Work item:
Reproduce all the entries exactly and keep the pictures out.

+-------+

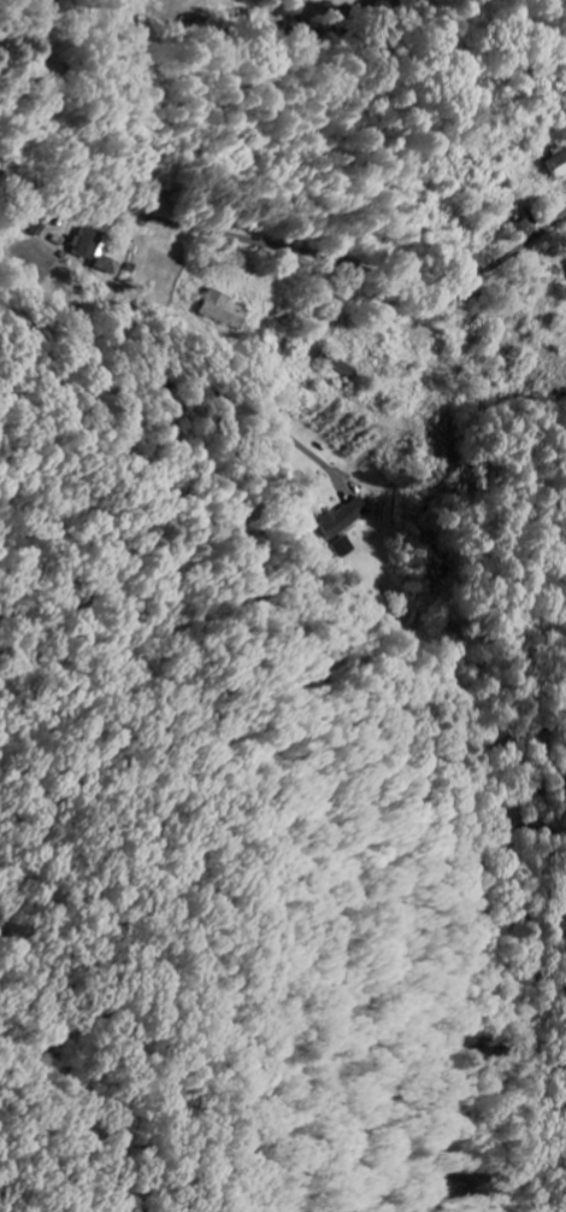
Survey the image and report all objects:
building: (549, 164)
road: (295, 247)
building: (92, 250)
building: (563, 266)
road: (53, 303)
building: (218, 310)
road: (213, 384)
building: (339, 518)

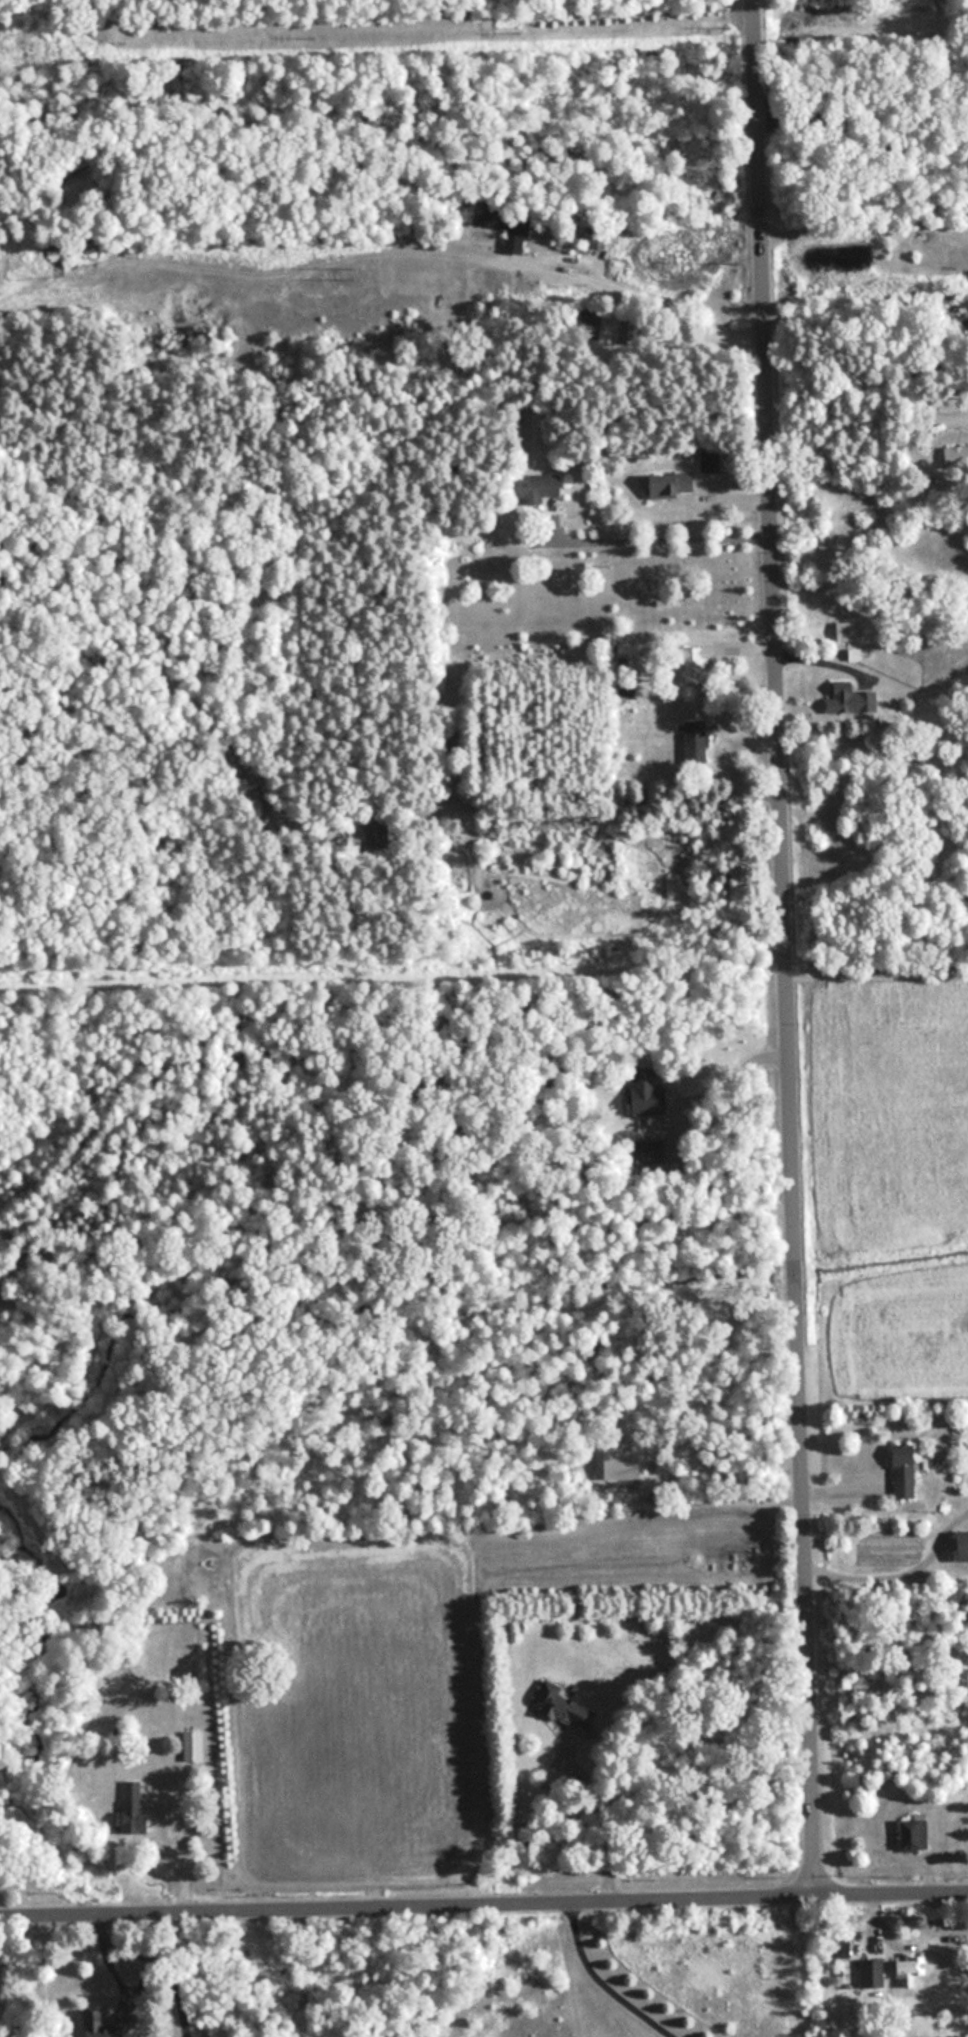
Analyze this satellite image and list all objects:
building: (508, 229)
road: (429, 234)
power tower: (733, 261)
power tower: (360, 272)
building: (671, 485)
building: (536, 488)
road: (653, 536)
building: (848, 632)
building: (852, 699)
building: (696, 742)
building: (370, 836)
road: (784, 949)
road: (709, 1071)
building: (650, 1099)
building: (906, 1471)
building: (565, 1707)
building: (193, 1743)
building: (131, 1802)
road: (597, 1826)
building: (916, 1834)
road: (484, 1902)
building: (835, 1948)
building: (899, 1966)
road: (171, 1971)
building: (866, 1973)
road: (600, 1982)
building: (95, 2024)

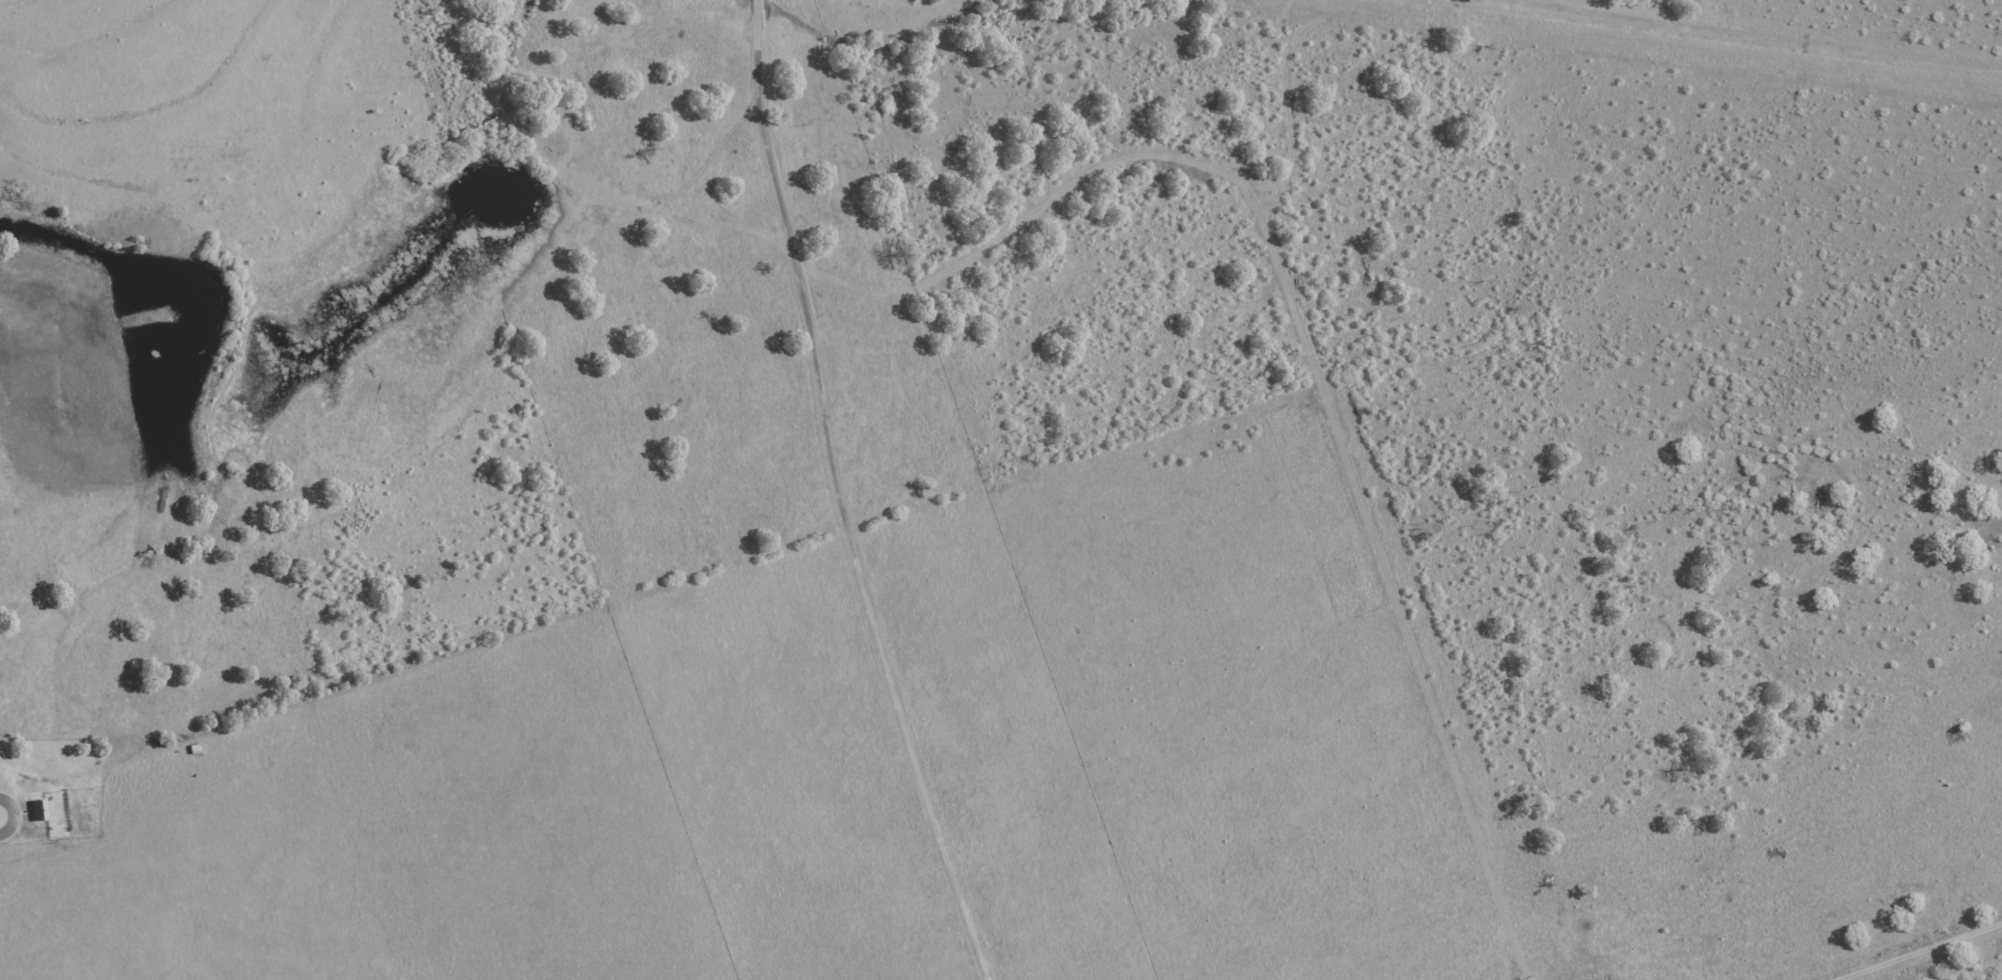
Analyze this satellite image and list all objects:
road: (1790, 172)
road: (1529, 352)
road: (1896, 377)
road: (1786, 394)
road: (847, 496)
road: (1709, 605)
road: (1901, 946)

+-------+

Answer for this exercise:
Survey the image and report all objects:
building: (549, 164)
road: (295, 247)
building: (92, 250)
building: (563, 266)
road: (53, 303)
building: (218, 310)
road: (213, 384)
building: (339, 518)

Analyze this satellite image and list all objects:
building: (508, 229)
road: (429, 234)
power tower: (733, 261)
power tower: (360, 272)
building: (671, 485)
building: (536, 488)
road: (653, 536)
building: (848, 632)
building: (852, 699)
building: (696, 742)
building: (370, 836)
road: (784, 949)
road: (709, 1071)
building: (650, 1099)
building: (906, 1471)
building: (565, 1707)
building: (193, 1743)
building: (131, 1802)
road: (597, 1826)
building: (916, 1834)
road: (484, 1902)
building: (835, 1948)
building: (899, 1966)
road: (171, 1971)
building: (866, 1973)
road: (600, 1982)
building: (95, 2024)

Analyze this satellite image and list all objects:
road: (1790, 172)
road: (1529, 352)
road: (1896, 377)
road: (1786, 394)
road: (847, 496)
road: (1709, 605)
road: (1901, 946)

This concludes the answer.